● Work to be completed
What is needed is an exact copy of the lines from the one containing "R205: 3.3k (N25, N31) -> 6.8k (N25, N31)" through the last line of the entries below, both included.
:: Study material
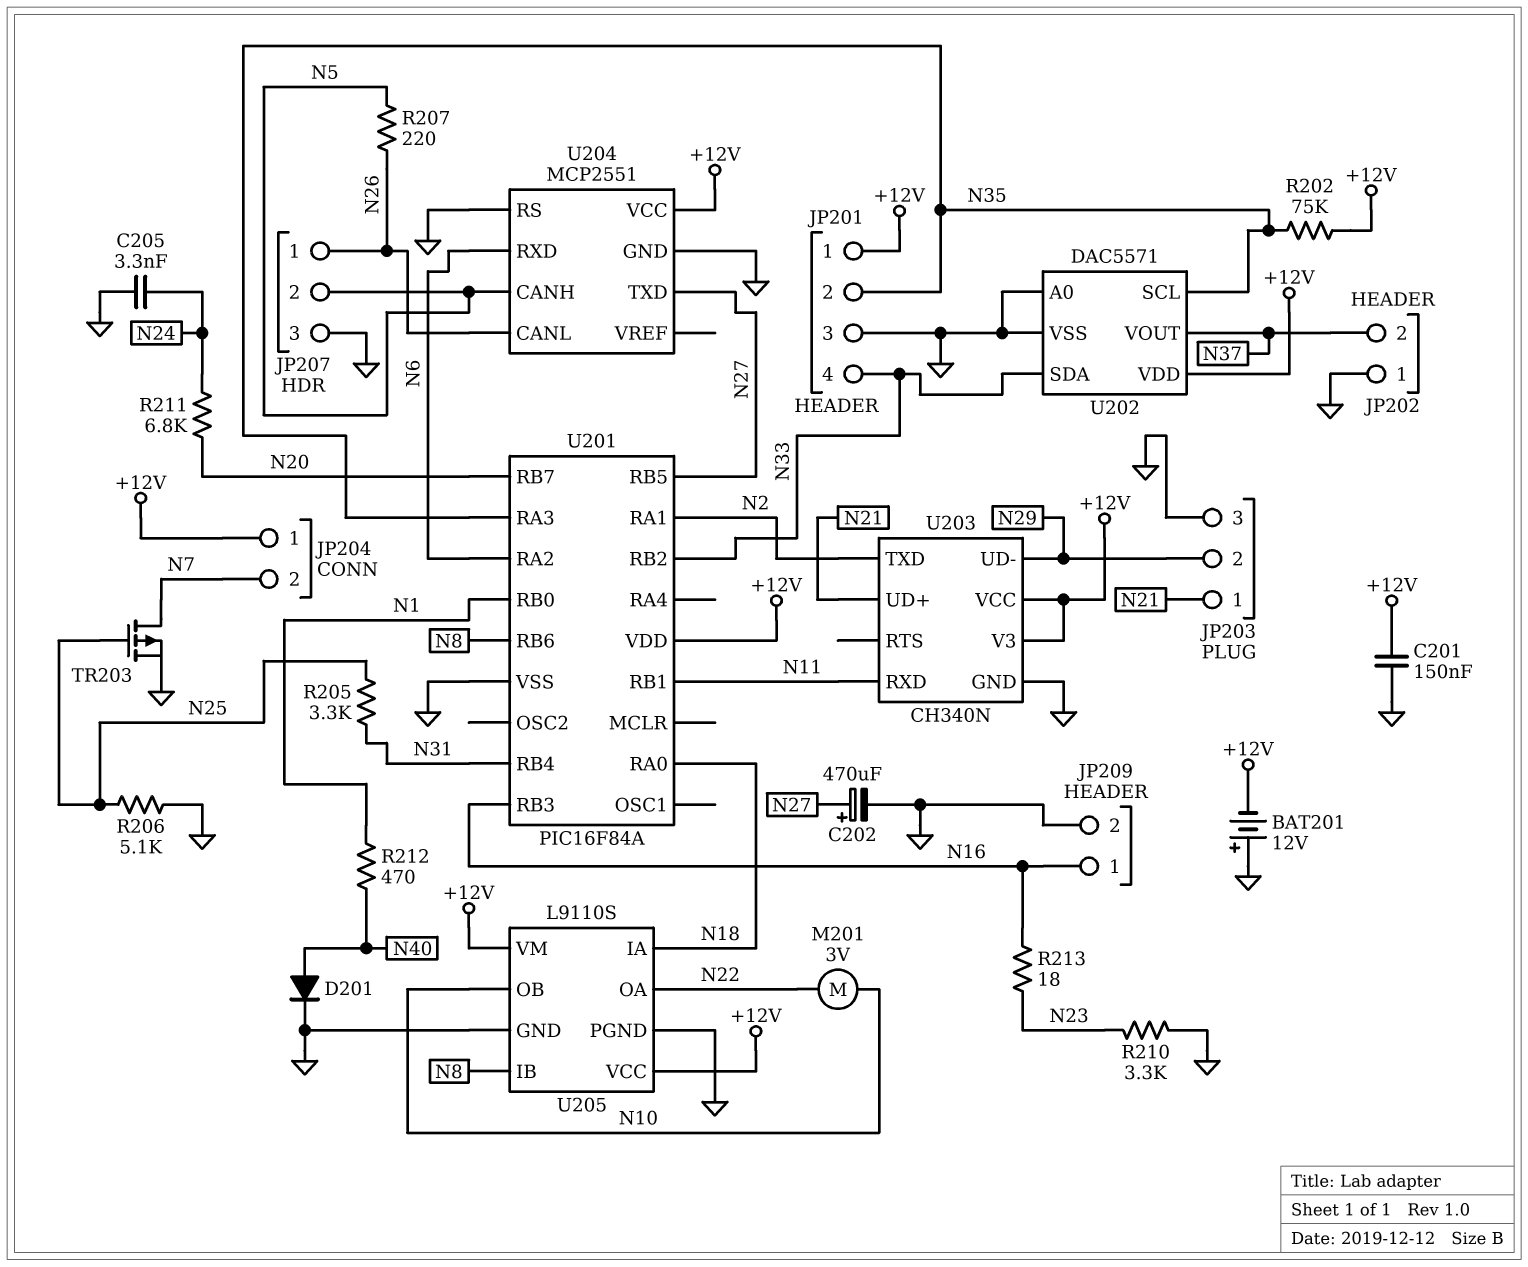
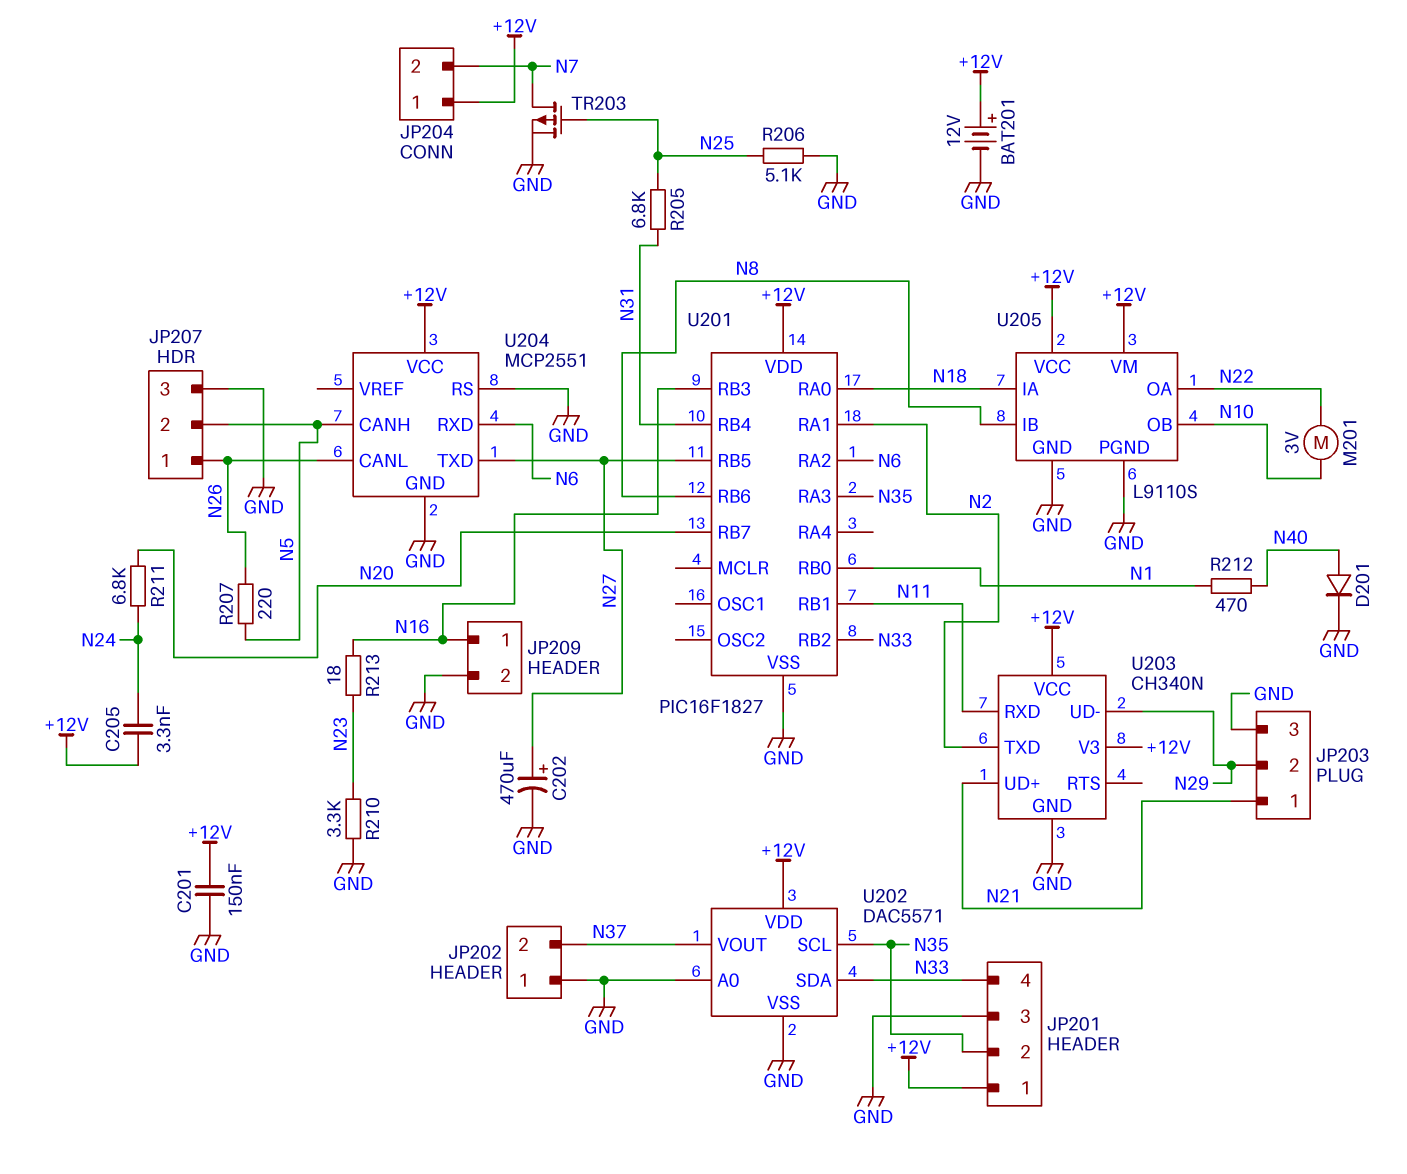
BAT201: 12V (plus GND, minus +12V) -> 12V (plus +12V, minus GND)
C205: 3.3nF (GND, N24) -> 3.3nF (+12V, N24)
R202: 75k (+12V, N35) -> none
R205: 3.3k (N25, N31) -> 6.8k (N25, N31)
U201: PIC16F84A -> PIC16F1827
::::
● Output for this exercise
R205: 3.3k (N25, N31) -> 6.8k (N25, N31)
U201: PIC16F84A -> PIC16F1827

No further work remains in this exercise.